YOUR ASSIGNMENT
A faithful transcription of all the data, images excluded, is the required answer.

### DATA EXCERPTS

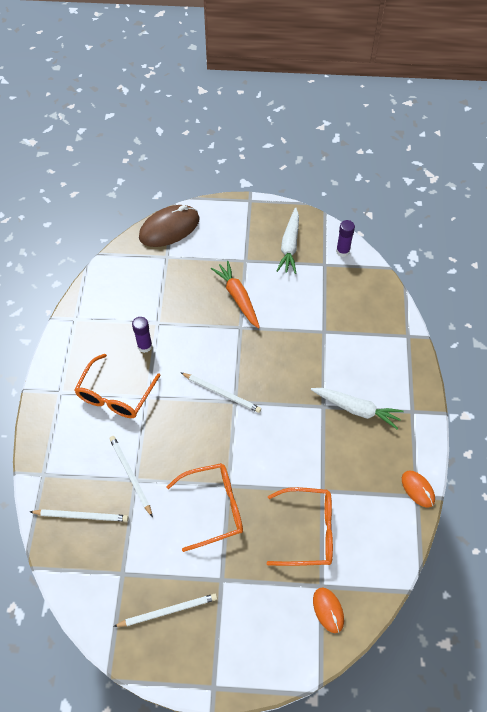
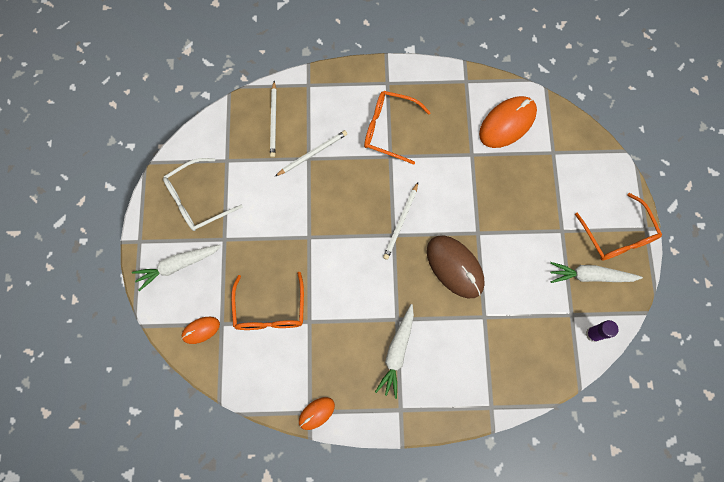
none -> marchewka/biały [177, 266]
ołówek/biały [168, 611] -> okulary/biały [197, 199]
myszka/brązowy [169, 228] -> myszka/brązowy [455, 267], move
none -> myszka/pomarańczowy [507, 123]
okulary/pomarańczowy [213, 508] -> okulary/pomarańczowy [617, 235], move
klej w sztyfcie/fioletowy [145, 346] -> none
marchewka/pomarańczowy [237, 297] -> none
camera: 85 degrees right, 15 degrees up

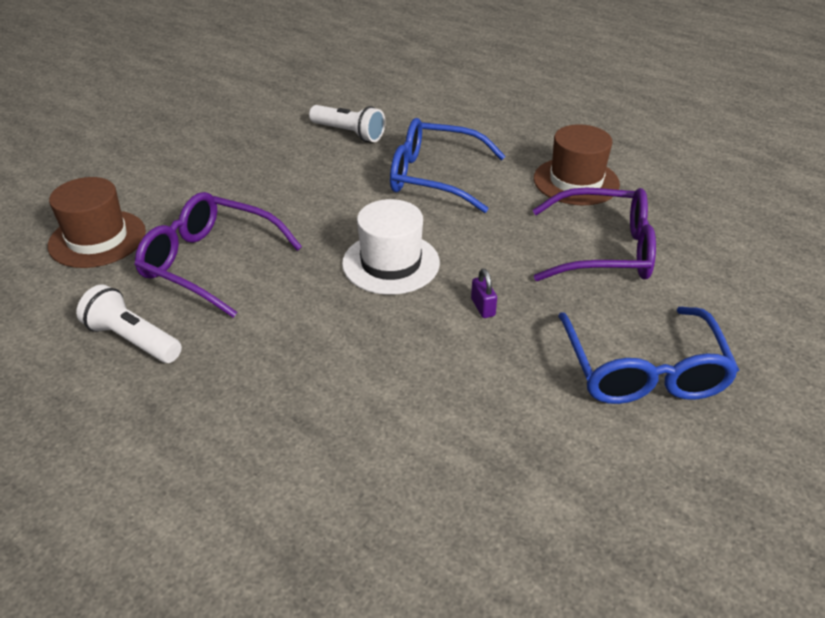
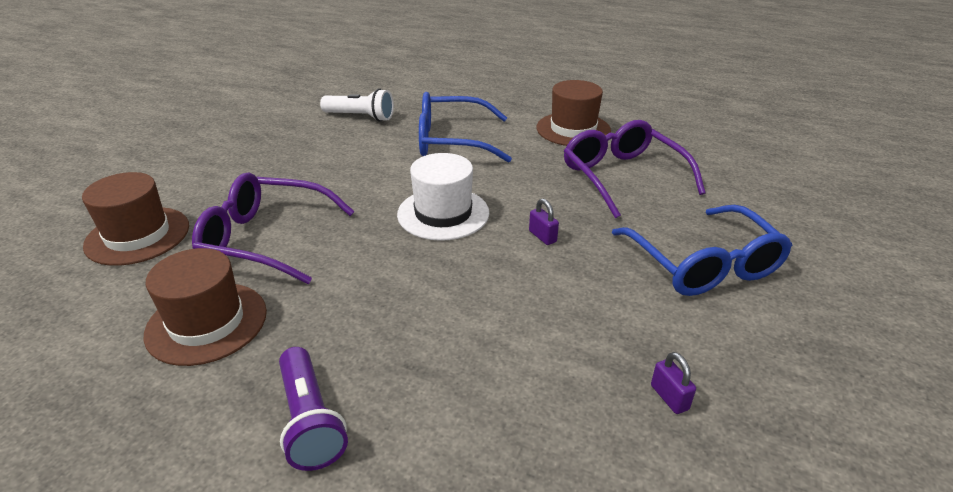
latarka/biały [133, 340] -> kapelusz/brązowy [207, 323]
none -> latarka/fioletowy [310, 420]
okulary/fioletowy [604, 250] -> okulary/fioletowy [622, 176], 105 degrees counterclockwise
none -> kłódka/fioletowy [669, 397]
camera: 15 degrees left, 5 degrees down

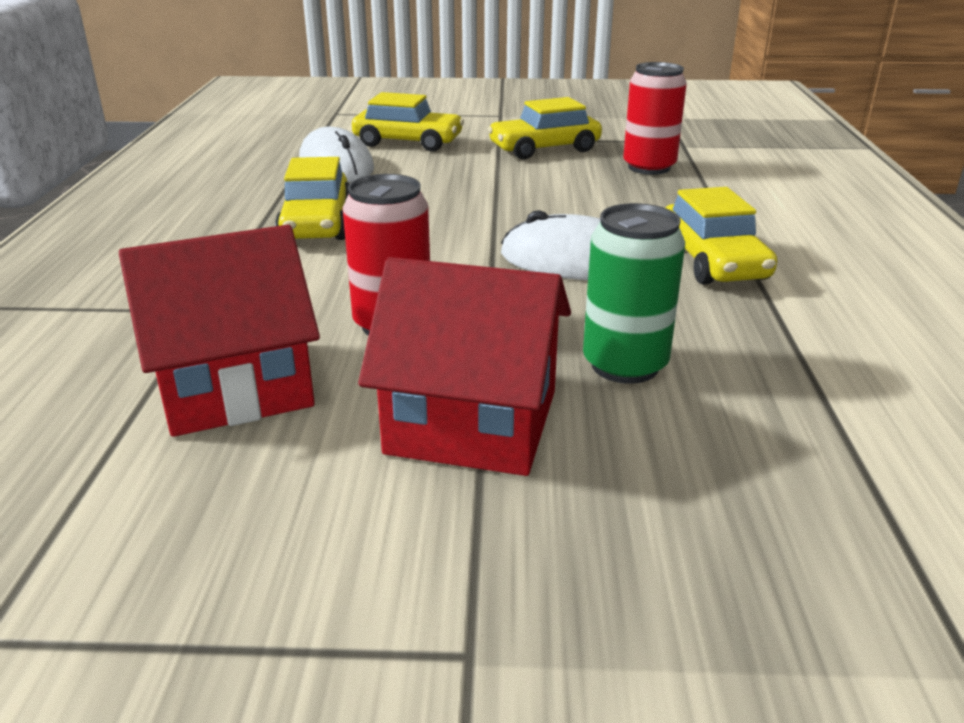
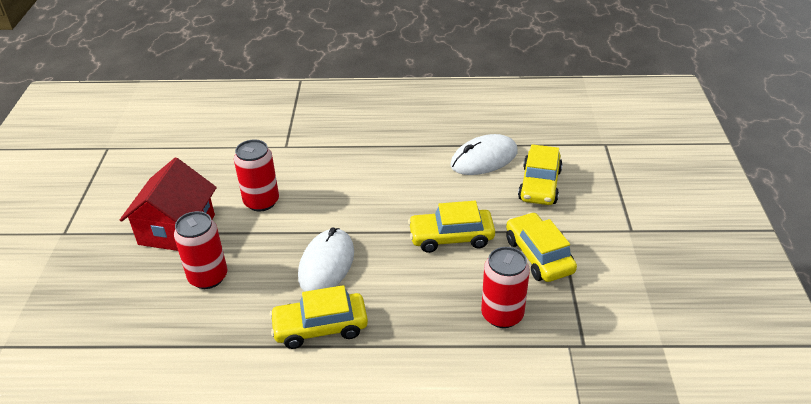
puszka/zielony [625, 365] -> puszka/czerwony [208, 277]
samochód/żółty [317, 224] -> samochód/żółty [451, 237], move
domek/czerwony [234, 385] -> none
camera: 90 degrees right, 10 degrees up

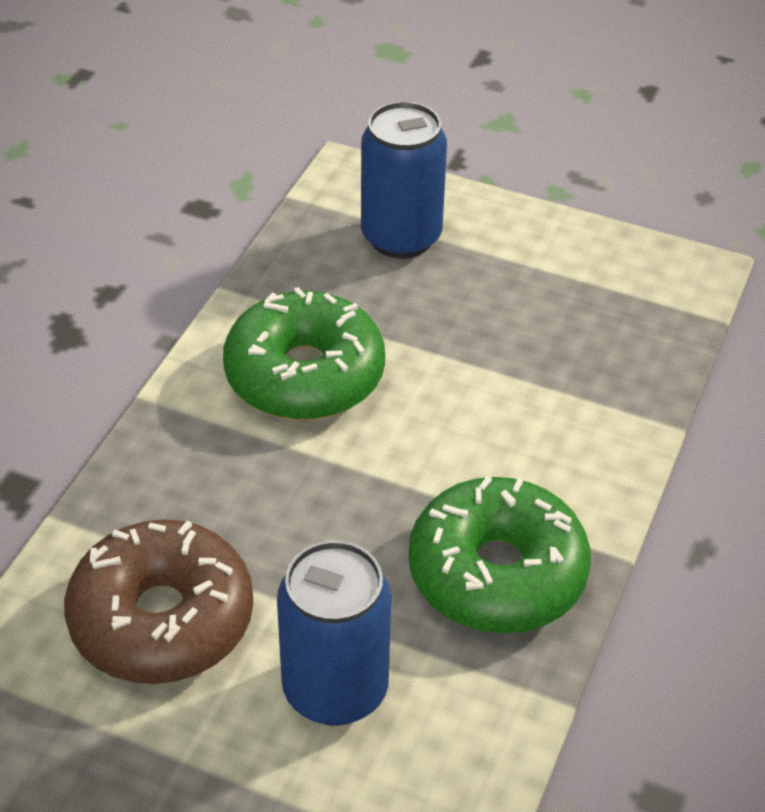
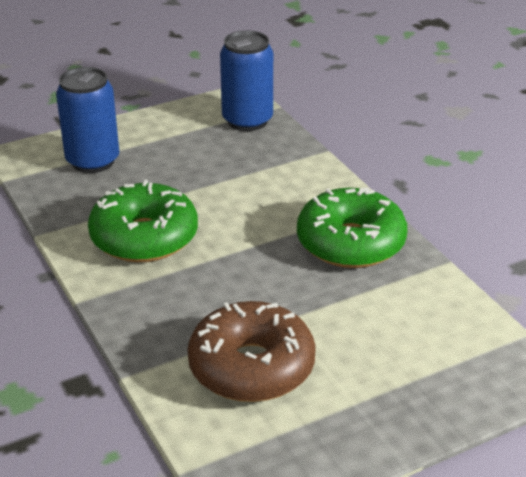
puszka/niebieski [335, 689] -> puszka/niebieski [247, 121], move
camera: 50 degrees left, 10 degrees down

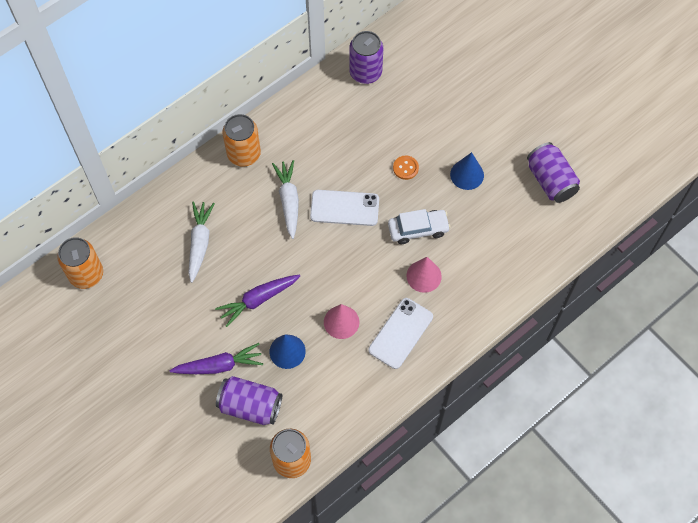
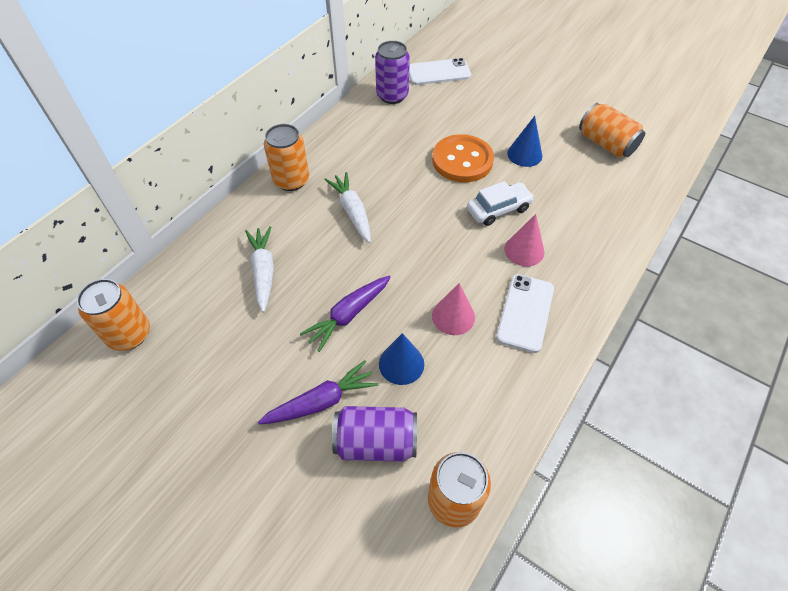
telefon/biały [344, 208] -> telefon/biały [438, 72], move
guzik/pomarańczowy [405, 168] -> guzik/pomarańczowy [462, 160], x2.26
puszka/fioletowy [550, 181] -> puszka/pomarańczowy [606, 144]
camera: 15 degrees left, 10 degrees down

######

ANSWER FOR THIS EXERCISE
none -> marchewka/biały [177, 266]
ołówek/biały [168, 611] -> okulary/biały [197, 199]
myszka/brązowy [169, 228] -> myszka/brązowy [455, 267], move
none -> myszka/pomarańczowy [507, 123]
okulary/pomarańczowy [213, 508] -> okulary/pomarańczowy [617, 235], move
klej w sztyfcie/fioletowy [145, 346] -> none
marchewka/pomarańczowy [237, 297] -> none
camera: 85 degrees right, 15 degrees up

latarka/biały [133, 340] -> kapelusz/brązowy [207, 323]
none -> latarka/fioletowy [310, 420]
okulary/fioletowy [604, 250] -> okulary/fioletowy [622, 176], 105 degrees counterclockwise
none -> kłódka/fioletowy [669, 397]
camera: 15 degrees left, 5 degrees down

puszka/zielony [625, 365] -> puszka/czerwony [208, 277]
samochód/żółty [317, 224] -> samochód/żółty [451, 237], move
domek/czerwony [234, 385] -> none
camera: 90 degrees right, 10 degrees up

puszka/niebieski [335, 689] -> puszka/niebieski [247, 121], move
camera: 50 degrees left, 10 degrees down

telefon/biały [344, 208] -> telefon/biały [438, 72], move
guzik/pomarańczowy [405, 168] -> guzik/pomarańczowy [462, 160], x2.26
puszka/fioletowy [550, 181] -> puszka/pomarańczowy [606, 144]
camera: 15 degrees left, 10 degrees down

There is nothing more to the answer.